● WHAT IS REQUIRED: From the entries below, pull out each line where "List" appears.

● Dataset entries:
▼

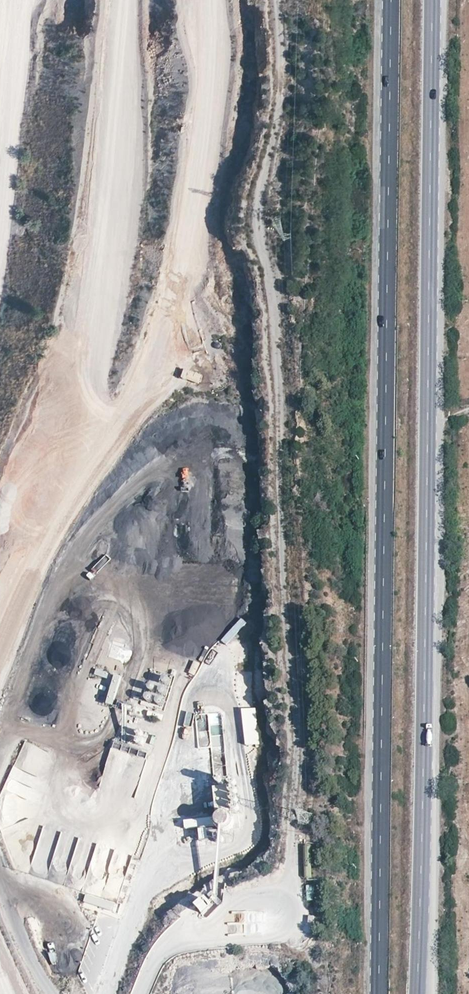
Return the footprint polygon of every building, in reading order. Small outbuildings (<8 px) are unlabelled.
[(228,643),(245,623),(240,619),(223,639),(228,643)] [(188,672),(194,674),(199,663),(193,660),(188,672)] [(95,669),(93,675),(107,678),(109,672),(95,669)] [(112,705),(121,676),(114,674),(104,703),(112,705)] [(257,707),(242,708),(243,745),(258,744),(257,707)] [(221,713),(211,713),(211,745),(220,745),(221,713)] [(34,786),(45,748),(22,742),(11,779),(34,786)] [(228,785),(213,786),(213,809),(229,809),(228,785)] [(198,829),(199,839),(206,838),(205,828),(198,829)] [(197,911),(193,900),(201,897),(199,893),(173,903),(178,918),(197,911)] [(86,895),(83,906),(116,915),(119,904),(86,895)] [(207,896),(195,899),(198,912),(210,909),(207,896)]
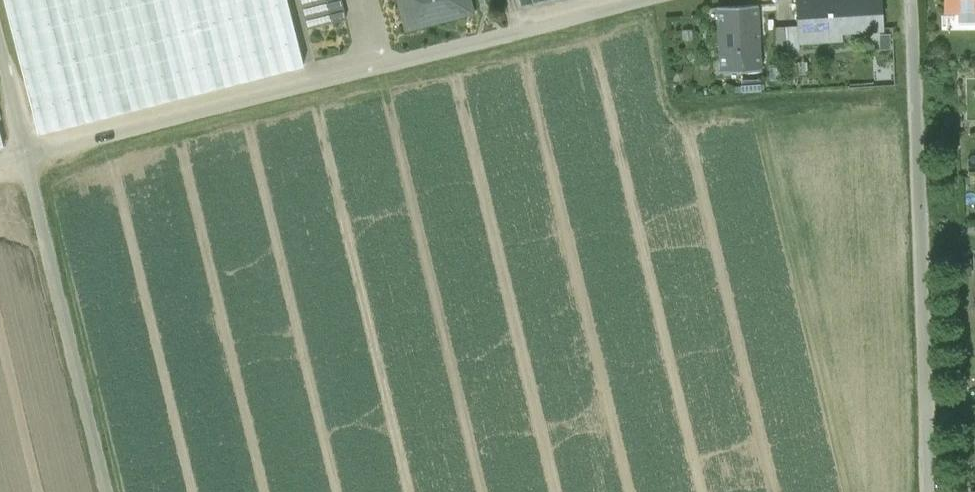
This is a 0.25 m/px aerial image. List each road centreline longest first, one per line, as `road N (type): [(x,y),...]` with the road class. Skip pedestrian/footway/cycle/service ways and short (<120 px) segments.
road 1 (unclassified): [(662,0),(27,157)]
road 2 (track): [(911,0),(931,491)]
road 3 (track): [(27,157),(107,491)]

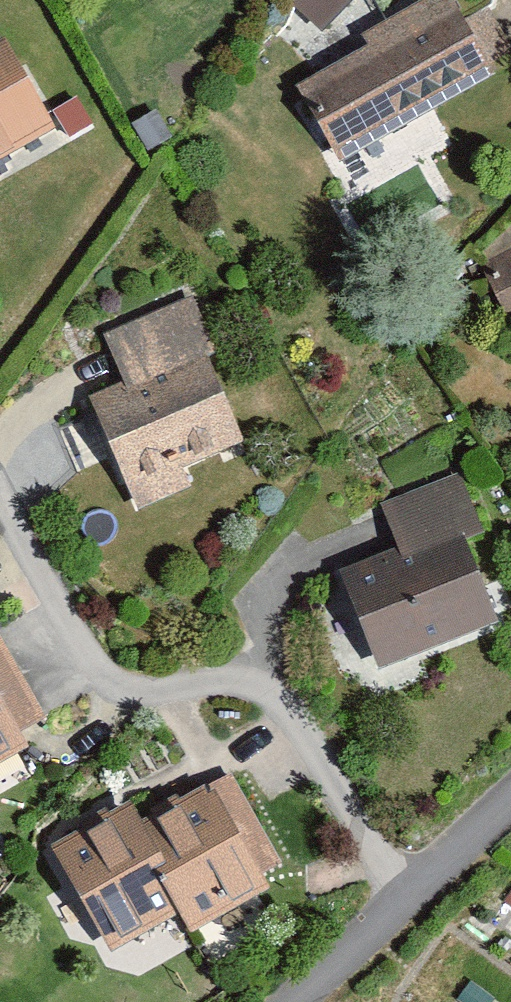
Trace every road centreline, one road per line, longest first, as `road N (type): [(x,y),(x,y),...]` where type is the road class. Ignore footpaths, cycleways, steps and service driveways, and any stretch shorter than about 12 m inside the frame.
road 1 (residential): [(0,492),(116,690),(257,668),(405,895)]
road 2 (residential): [(287,1001),(405,895)]
road 3 (residential): [(405,895),(510,798)]

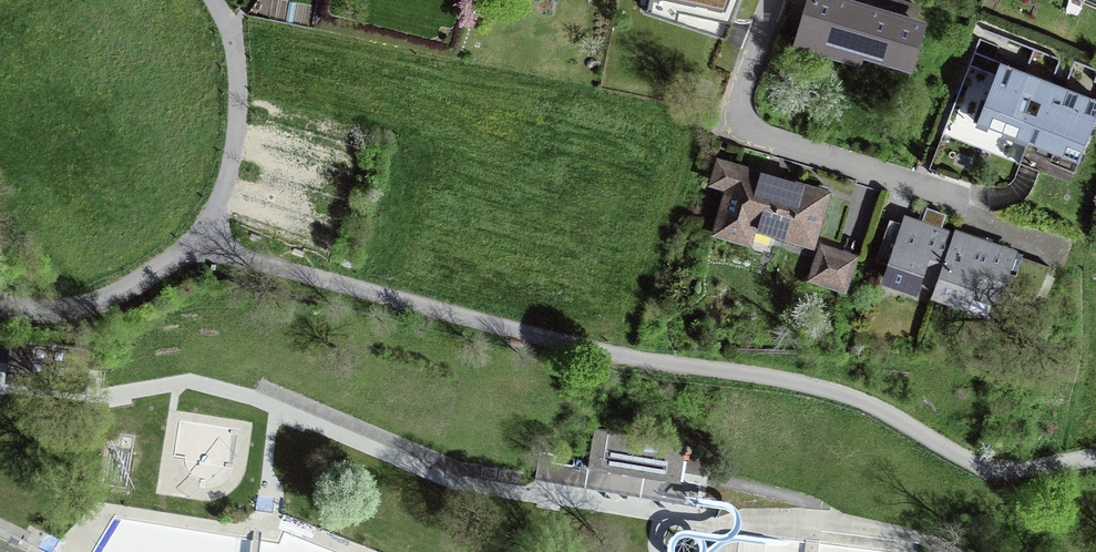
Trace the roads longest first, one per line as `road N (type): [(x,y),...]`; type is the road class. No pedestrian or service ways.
road 1 (residential): [(775,0),(736,100),(740,119),(762,136),(966,200),(977,222),(1062,252)]
road 2 (residential): [(216,0),(237,43),(235,140),(222,195),(189,244)]
road 3 (unclassified): [(0,306),(82,306),(146,278),(189,244)]

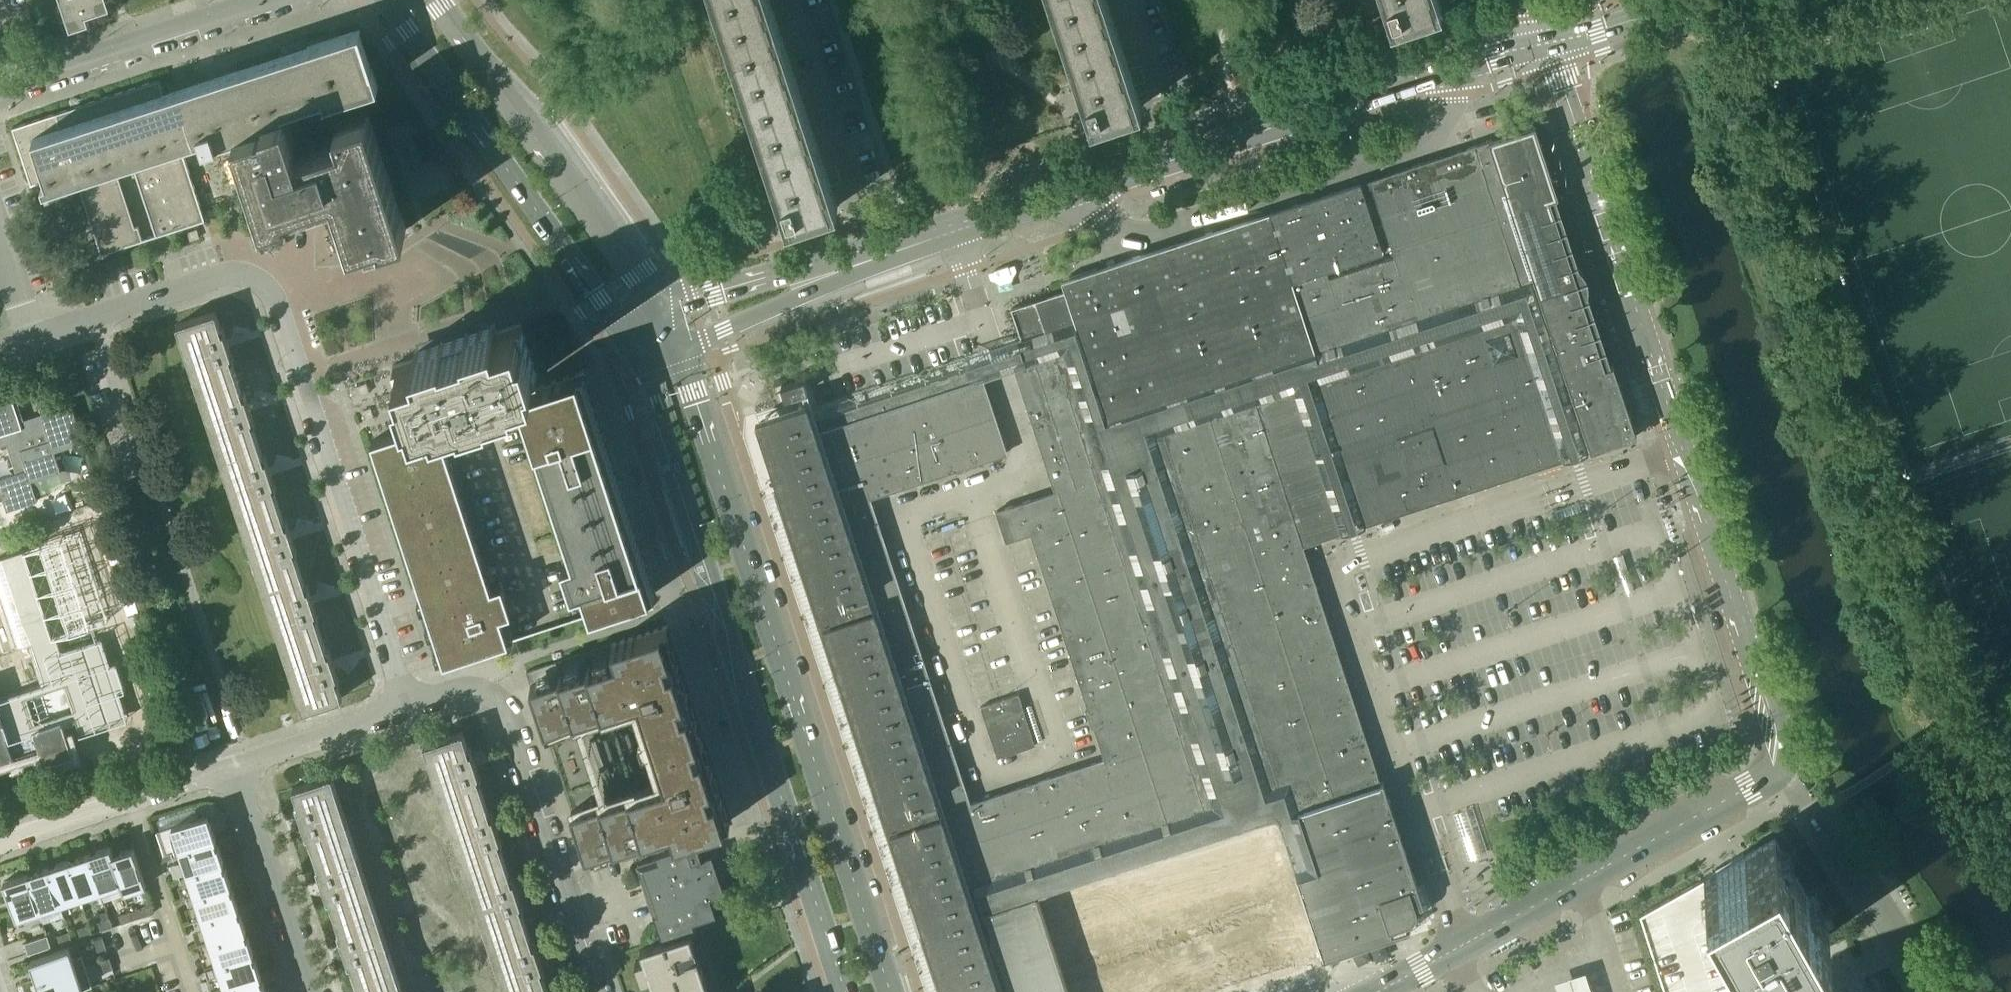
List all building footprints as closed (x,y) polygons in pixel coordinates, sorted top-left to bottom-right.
[(65,10),(97,0),(61,0),(65,10)] [(787,222),(838,205),(771,0),(714,0),(787,222)] [(1091,122),(1142,105),(1107,0),(1050,0),(1091,122)] [(1391,24),(1442,7),(1440,0),(1383,0),(1391,24)] [(157,76),(12,123),(31,181),(38,179),(40,178),(43,186),(74,175),(100,253),(143,239),(138,225),(135,226),(115,165),(132,159),(157,235),(205,219),(180,141),(200,135),(203,144),(216,139),(234,133),(259,124),(260,128),(264,127),(261,118),(281,111),(280,108),(323,94),(326,102),(378,85),(373,67),(371,68),(359,30),(361,30),(360,29),(163,93),(157,76)] [(259,124),(234,133),(263,219),(288,211),(286,204),(333,189),(351,242),(380,233),(382,237),(406,229),(368,112),(337,122),(339,134),(296,148),(284,110),(281,111),(261,118),(264,127),(260,128),(259,124)] [(1540,288),(1565,279),(1572,276),(1547,198),(1558,194),(1535,124),(1489,139),(1489,140),(1370,179),(1372,186),(1362,189),(1360,183),(1097,269),(1096,268),(1063,278),(1067,289),(1077,319),(1109,419),(1517,284),(1537,278),(1540,288)] [(1028,334),(1029,336),(1033,348),(1036,360),(1054,354),(1179,734),(1203,809),(995,876),(928,898),(933,913),(938,927),(979,913),(984,912),(984,911),(1038,893),(1276,815),(1288,849),(1289,849),(1285,838),(1296,835),(1311,882),(1315,880),(1319,880),(1322,880),(1324,880),(1327,881),(1329,882),(1331,883),(1333,884),(1340,890),(1345,893),(1348,895),(1354,897),(1357,898),(1360,898),(1364,899),(1368,901),(1372,903),(1376,906),(1380,909),(1383,913),(1385,917),(1387,921),(1392,935),(1401,931),(1409,924),(1414,916),(1418,907),(1419,897),(1417,887),(1404,891),(1400,892),(1397,892),(1393,892),(1390,891),(1386,890),(1383,889),(1380,887),(1378,885),(1375,882),(1371,880),(1367,879),(1356,876),(1348,873),(1343,870),(1339,867),(1335,864),(1331,860),(1328,856),(1325,851),(1323,846),(1322,842),(1320,837),(1317,833),(1316,831),(1314,829),(1312,828),(1308,826),(1306,824),(1305,823),(1303,821),(1300,817),(1299,813),(1298,813),(1275,743),(1266,746),(1204,558),(1162,433),(1254,402),(1269,410),(1306,524),(1296,528),(1301,545),(1352,528),(1371,522),(1370,517),(1366,519),(1365,515),(1361,516),(1320,393),(1323,388),(1321,384),(1325,383),(1327,378),(1421,348),(1421,350),(1427,348),(1427,346),(1458,336),(1458,337),(1470,333),(1473,334),(1478,333),(1479,337),(1482,338),(1485,346),(1486,346),(1489,354),(1487,355),(1490,363),(1499,359),(1503,361),(1513,357),(1514,354),(1519,356),(1523,355),(1524,359),(1529,361),(1532,369),(1530,372),(1535,389),(1539,390),(1558,450),(1559,451),(1555,452),(1556,456),(1552,457),(1554,461),(1575,454),(1589,450),(1588,447),(1590,446),(1589,441),(1583,443),(1579,432),(1581,429),(1577,417),(1574,415),(1576,412),(1572,400),(1568,398),(1570,395),(1566,383),(1563,381),(1565,378),(1561,365),(1558,364),(1539,307),(1543,300),(1577,289),(1575,282),(1572,276),(1565,279),(1540,288),(1537,278),(1517,284),(1109,419),(1077,319),(1028,334)] [(1022,339),(1029,336),(1028,334),(1077,319),(1067,289),(1012,307),(1022,339)] [(1589,450),(1635,435),(1612,363),(1603,366),(1577,289),(1543,300),(1539,307),(1558,364),(1561,365),(1565,378),(1563,381),(1566,383),(1570,395),(1568,398),(1572,400),(1576,412),(1574,415),(1577,417),(1581,429),(1579,432),(1583,443),(1589,441),(1590,446),(1588,447),(1589,450)] [(175,321),(196,385),(235,372),(214,308),(175,321)] [(418,425),(371,439),(443,661),(509,640),(509,639),(501,615),(512,611),(502,583),(492,587),(492,586),(484,564),(438,422),(467,412),(466,409),(488,401),(490,405),(519,395),(573,558),(562,562),(571,591),(582,587),(590,612),(591,614),(656,592),(583,371),(534,387),(531,378),(538,376),(520,322),(497,330),(495,323),(414,350),(416,357),(393,364),(411,418),(415,416),(418,425)] [(1559,451),(1558,450),(1539,390),(1535,389),(1530,372),(1532,369),(1529,361),(1524,359),(1523,355),(1519,356),(1514,354),(1513,357),(1503,361),(1499,359),(1490,363),(1487,355),(1489,354),(1486,346),(1485,346),(1482,338),(1479,337),(1478,333),(1473,334),(1470,333),(1458,337),(1458,336),(1427,346),(1427,348),(1421,350),(1421,348),(1327,378),(1325,383),(1321,384),(1323,388),(1320,393),(1361,516),(1365,515),(1366,519),(1370,517),(1371,522),(1554,461),(1552,457),(1556,456),(1555,452),(1559,451)] [(996,510),(1006,540),(1030,533),(1087,707),(1084,708),(1090,726),(1093,725),(1103,758),(1179,734),(1054,354),(1036,360),(1015,367),(1056,491),(996,510)] [(257,437),(235,372),(196,385),(217,450),(257,437)] [(788,394),(810,386),(807,376),(784,384),(788,394)] [(983,378),(929,395),(954,470),(979,462),(1007,452),(995,415),(983,378)] [(6,440),(15,468),(0,473),(0,492),(5,507),(36,496),(30,477),(58,468),(52,448),(82,438),(70,400),(40,410),(40,412),(21,418),(11,386),(0,390),(0,442),(6,440)] [(929,395),(895,406),(920,481),(954,470),(929,395)] [(1404,891),(1417,887),(1404,848),(1383,782),(1380,783),(1301,545),(1296,528),(1306,524),(1269,410),(1254,402),(1162,433),(1204,558),(1266,746),(1275,743),(1298,813),(1299,813),(1300,817),(1303,821),(1305,823),(1306,824),(1308,826),(1312,828),(1314,829),(1316,831),(1317,833),(1320,837),(1322,842),(1323,846),(1325,851),(1328,856),(1331,860),(1335,864),(1339,867),(1343,870),(1348,873),(1356,876),(1367,879),(1371,880),(1375,882),(1378,885),(1380,887),(1383,889),(1386,890),(1390,891),(1393,892),(1397,892),(1400,892),(1404,891)] [(895,406),(861,417),(886,493),(920,481),(895,406)] [(833,426),(815,417),(771,432),(771,448),(784,487),(795,522),(870,498),(886,493),(861,417),(833,426)] [(217,450),(238,514),(278,501),(257,437),(217,450)] [(51,538),(21,548),(50,636),(87,624),(138,608),(102,497),(71,507),(81,537),(53,546),(51,538)] [(995,876),(970,802),(870,498),(795,522),(823,607),(829,605),(834,621),(828,622),(890,811),(891,811),(891,812),(896,810),(901,826),(896,827),(908,862),(921,901),(928,898),(995,876)] [(299,565),(278,501),(238,514),(260,578),(299,565)] [(281,643),(320,630),(299,565),(260,578),(281,643)] [(15,753),(39,744),(44,760),(74,750),(66,723),(61,710),(73,706),(76,717),(105,707),(94,676),(103,673),(87,624),(50,636),(63,679),(48,685),(46,680),(0,695),(0,757),(15,753)] [(676,838),(731,820),(667,625),(526,671),(530,682),(545,727),(571,809),(586,853),(672,825),(676,838)] [(342,694),(320,630),(281,643),(302,707),(342,694)] [(997,757),(1035,745),(1019,693),(981,706),(997,757)] [(423,741),(444,805),(483,792),(462,728),(423,741)] [(1103,758),(970,802),(995,876),(1203,809),(1179,734),(1103,758)] [(292,784),(313,849),(351,836),(330,771),(292,784)] [(444,805),(465,870),(504,857),(483,792),(444,805)] [(217,838),(208,813),(172,825),(181,850),(215,838),(217,838)] [(1067,991),(1211,991),(1301,963),(1256,822),(1037,894),(1067,991)] [(1458,830),(1467,858),(1487,851),(1478,823),(1475,824),(1466,827),(1458,830)] [(313,849),(334,913),(373,900),(351,836),(313,849)] [(656,857),(638,862),(662,937),(695,927),(693,921),(734,907),(718,859),(715,860),(707,836),(686,843),(655,853),(656,857)] [(217,844),(215,838),(181,850),(188,873),(223,861),(224,861),(218,844),(217,844)] [(1640,914),(1665,991),(1749,991),(1745,981),(1750,979),(1757,974),(1830,934),(1776,838),(1751,851),(1704,878),(1640,914)] [(109,845),(89,852),(102,890),(121,884),(122,884),(109,845)] [(124,892),(146,885),(133,846),(114,853),(111,845),(109,845),(122,884),(121,884),(124,892)] [(68,859),(81,897),(102,890),(89,852),(68,859)] [(171,852),(161,855),(163,860),(173,857),(171,852)] [(504,857),(465,870),(486,934),(525,922),(504,857)] [(68,859),(48,866),(60,904),(81,897),(68,859)] [(225,867),(223,861),(188,873),(196,896),(230,884),(231,884),(226,867),(225,867)] [(27,872),(40,911),(60,904),(48,866),(27,872)] [(27,872),(4,880),(18,923),(41,915),(40,911),(27,872)] [(232,890),(230,884),(196,896),(203,918),(238,907),(239,907),(233,890),(232,890)] [(394,965),(373,900),(334,913),(356,978),(394,965)] [(240,913),(238,907),(203,918),(211,941),(245,930),(246,929),(241,912),(240,913)] [(133,918),(131,911),(130,910),(119,914),(122,922),(133,918)] [(135,910),(131,911),(133,918),(142,915),(135,910)] [(979,913),(938,927),(959,991),(1005,991),(979,913)] [(102,929),(113,925),(110,917),(99,921),(102,929)] [(525,922),(486,934),(505,991),(528,991),(546,986),(525,922)] [(81,936),(92,932),(90,924),(78,928),(81,936)] [(247,936),(245,930),(211,941),(219,964),(253,953),(254,952),(248,935),(247,936)] [(61,943),(72,939),(69,931),(58,935),(61,943)] [(636,960),(642,979),(651,977),(653,985),(703,969),(691,932),(641,948),(644,957),(636,960)] [(51,946),(48,934),(25,942),(29,953),(51,946)] [(94,938),(98,950),(107,947),(102,935),(94,938)] [(83,955),(73,958),(69,946),(31,959),(38,980),(86,964),(83,955)] [(255,958),(253,953),(219,964),(226,987),(260,975),(261,975),(256,958),(255,958)] [(113,968),(109,957),(101,959),(105,971),(113,968)] [(86,964),(38,980),(42,991),(44,991),(45,991),(74,991),(92,986),(86,964)] [(394,965),(356,978),(360,991),(403,991),(394,965)] [(1554,975),(1559,991),(1595,991),(1586,965),(1554,975)] [(703,969),(653,985),(656,991),(710,991),(703,969)] [(260,975),(226,987),(228,991),(267,991),(263,981),(262,981),(260,975)] [(212,989),(209,979),(201,981),(205,991),(212,989)]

▲

● EXERCISE ANSWER:
This is a 0.25 m/px aerial image. List each road centreline longest first, one per line, as `road N (type): [(x,y),...]` with the road class. Skip pedestrian/footway/cycle/service ways and short (<120 px) segments.
List all building footprints as closed (x,y) polygons in pixel coordinates, sorted top-left to bottom-right.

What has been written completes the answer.